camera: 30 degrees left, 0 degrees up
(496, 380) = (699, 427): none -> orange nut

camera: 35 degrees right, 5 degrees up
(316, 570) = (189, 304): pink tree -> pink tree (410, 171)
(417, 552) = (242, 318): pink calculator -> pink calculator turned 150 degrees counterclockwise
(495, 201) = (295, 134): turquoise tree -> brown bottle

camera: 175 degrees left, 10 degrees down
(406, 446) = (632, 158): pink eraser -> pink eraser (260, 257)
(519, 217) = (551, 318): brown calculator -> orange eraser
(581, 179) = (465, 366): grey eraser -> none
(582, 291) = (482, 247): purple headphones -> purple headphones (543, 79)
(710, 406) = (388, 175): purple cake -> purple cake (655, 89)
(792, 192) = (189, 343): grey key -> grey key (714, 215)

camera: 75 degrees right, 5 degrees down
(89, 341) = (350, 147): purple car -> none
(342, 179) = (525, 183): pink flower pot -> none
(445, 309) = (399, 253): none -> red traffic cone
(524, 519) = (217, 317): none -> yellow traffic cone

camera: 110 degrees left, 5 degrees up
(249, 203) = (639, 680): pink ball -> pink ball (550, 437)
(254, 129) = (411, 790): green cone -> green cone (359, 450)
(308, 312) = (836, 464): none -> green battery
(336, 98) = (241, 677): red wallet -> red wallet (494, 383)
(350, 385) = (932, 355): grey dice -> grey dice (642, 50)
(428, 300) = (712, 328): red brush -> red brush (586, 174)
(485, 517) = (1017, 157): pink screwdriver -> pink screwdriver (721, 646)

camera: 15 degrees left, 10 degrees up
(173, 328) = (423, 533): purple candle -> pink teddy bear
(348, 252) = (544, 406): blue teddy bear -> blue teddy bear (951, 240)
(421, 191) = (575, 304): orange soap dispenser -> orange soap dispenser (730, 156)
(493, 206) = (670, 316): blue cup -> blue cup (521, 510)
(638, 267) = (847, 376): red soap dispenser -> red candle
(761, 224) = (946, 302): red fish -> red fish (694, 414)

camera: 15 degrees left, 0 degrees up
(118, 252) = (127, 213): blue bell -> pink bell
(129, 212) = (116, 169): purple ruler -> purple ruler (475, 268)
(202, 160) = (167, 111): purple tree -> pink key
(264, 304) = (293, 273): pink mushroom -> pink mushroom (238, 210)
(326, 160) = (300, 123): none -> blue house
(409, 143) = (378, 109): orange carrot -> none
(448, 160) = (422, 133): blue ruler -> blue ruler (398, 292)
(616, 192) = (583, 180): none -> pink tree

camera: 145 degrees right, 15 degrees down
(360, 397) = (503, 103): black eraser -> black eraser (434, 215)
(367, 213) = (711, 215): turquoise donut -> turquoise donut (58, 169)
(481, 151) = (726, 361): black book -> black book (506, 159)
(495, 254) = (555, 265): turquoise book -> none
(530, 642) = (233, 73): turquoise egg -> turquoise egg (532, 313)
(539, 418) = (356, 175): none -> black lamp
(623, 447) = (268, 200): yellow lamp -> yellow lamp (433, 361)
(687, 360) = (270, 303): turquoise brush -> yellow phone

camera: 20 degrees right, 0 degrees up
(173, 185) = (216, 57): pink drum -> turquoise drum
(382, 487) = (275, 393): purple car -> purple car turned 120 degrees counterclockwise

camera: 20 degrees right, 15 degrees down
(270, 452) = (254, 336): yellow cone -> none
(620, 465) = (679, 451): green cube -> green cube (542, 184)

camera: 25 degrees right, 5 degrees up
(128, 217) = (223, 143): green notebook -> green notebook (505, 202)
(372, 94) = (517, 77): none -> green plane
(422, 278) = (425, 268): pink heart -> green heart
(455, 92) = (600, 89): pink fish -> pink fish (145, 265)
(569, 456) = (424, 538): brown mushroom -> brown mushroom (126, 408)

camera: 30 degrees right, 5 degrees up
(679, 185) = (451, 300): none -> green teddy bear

☆ ☆ ☆ ☆

▶ TASK REQUIREMENTS:
Exactly as written above, please repeat the entries.

▶ WRITTEN ANSWER:
camera: 30 degrees left, 0 degrees up
(496, 380) = (699, 427): none -> orange nut

camera: 35 degrees right, 5 degrees up
(316, 570) = (189, 304): pink tree -> pink tree (410, 171)
(417, 552) = (242, 318): pink calculator -> pink calculator turned 150 degrees counterclockwise
(495, 201) = (295, 134): turquoise tree -> brown bottle

camera: 175 degrees left, 10 degrees down
(406, 446) = (632, 158): pink eraser -> pink eraser (260, 257)
(519, 217) = (551, 318): brown calculator -> orange eraser
(581, 179) = (465, 366): grey eraser -> none
(582, 291) = (482, 247): purple headphones -> purple headphones (543, 79)
(710, 406) = (388, 175): purple cake -> purple cake (655, 89)
(792, 192) = (189, 343): grey key -> grey key (714, 215)

camera: 75 degrees right, 5 degrees down
(89, 341) = (350, 147): purple car -> none
(342, 179) = (525, 183): pink flower pot -> none
(445, 309) = (399, 253): none -> red traffic cone
(524, 519) = (217, 317): none -> yellow traffic cone

camera: 110 degrees left, 5 degrees up
(249, 203) = (639, 680): pink ball -> pink ball (550, 437)
(254, 129) = (411, 790): green cone -> green cone (359, 450)
(308, 312) = (836, 464): none -> green battery
(336, 98) = (241, 677): red wallet -> red wallet (494, 383)
(350, 385) = (932, 355): grey dice -> grey dice (642, 50)
(428, 300) = (712, 328): red brush -> red brush (586, 174)
(485, 517) = (1017, 157): pink screwdriver -> pink screwdriver (721, 646)

camera: 15 degrees left, 10 degrees up
(173, 328) = (423, 533): purple candle -> pink teddy bear
(348, 252) = (544, 406): blue teddy bear -> blue teddy bear (951, 240)
(421, 191) = (575, 304): orange soap dispenser -> orange soap dispenser (730, 156)
(493, 206) = (670, 316): blue cup -> blue cup (521, 510)
(638, 267) = (847, 376): red soap dispenser -> red candle
(761, 224) = (946, 302): red fish -> red fish (694, 414)

camera: 15 degrees left, 0 degrees up
(118, 252) = (127, 213): blue bell -> pink bell
(129, 212) = (116, 169): purple ruler -> purple ruler (475, 268)
(202, 160) = (167, 111): purple tree -> pink key
(264, 304) = (293, 273): pink mushroom -> pink mushroom (238, 210)
(326, 160) = (300, 123): none -> blue house
(409, 143) = (378, 109): orange carrot -> none
(448, 160) = (422, 133): blue ruler -> blue ruler (398, 292)
(616, 192) = (583, 180): none -> pink tree

camera: 145 degrees right, 15 degrees down
(360, 397) = (503, 103): black eraser -> black eraser (434, 215)
(367, 213) = (711, 215): turquoise donut -> turquoise donut (58, 169)
(481, 151) = (726, 361): black book -> black book (506, 159)
(495, 254) = (555, 265): turquoise book -> none
(530, 642) = (233, 73): turquoise egg -> turquoise egg (532, 313)
(539, 418) = (356, 175): none -> black lamp
(623, 447) = (268, 200): yellow lamp -> yellow lamp (433, 361)
(687, 360) = (270, 303): turquoise brush -> yellow phone

camera: 20 degrees right, 0 degrees up
(173, 185) = (216, 57): pink drum -> turquoise drum
(382, 487) = (275, 393): purple car -> purple car turned 120 degrees counterclockwise

camera: 20 degrees right, 15 degrees down
(270, 452) = (254, 336): yellow cone -> none
(620, 465) = (679, 451): green cube -> green cube (542, 184)

camera: 25 degrees right, 5 degrees up
(128, 217) = (223, 143): green notebook -> green notebook (505, 202)
(372, 94) = (517, 77): none -> green plane
(422, 278) = (425, 268): pink heart -> green heart
(455, 92) = (600, 89): pink fish -> pink fish (145, 265)
(569, 456) = (424, 538): brown mushroom -> brown mushroom (126, 408)

camera: 30 degrees right, 5 degrees up
(679, 185) = (451, 300): none -> green teddy bear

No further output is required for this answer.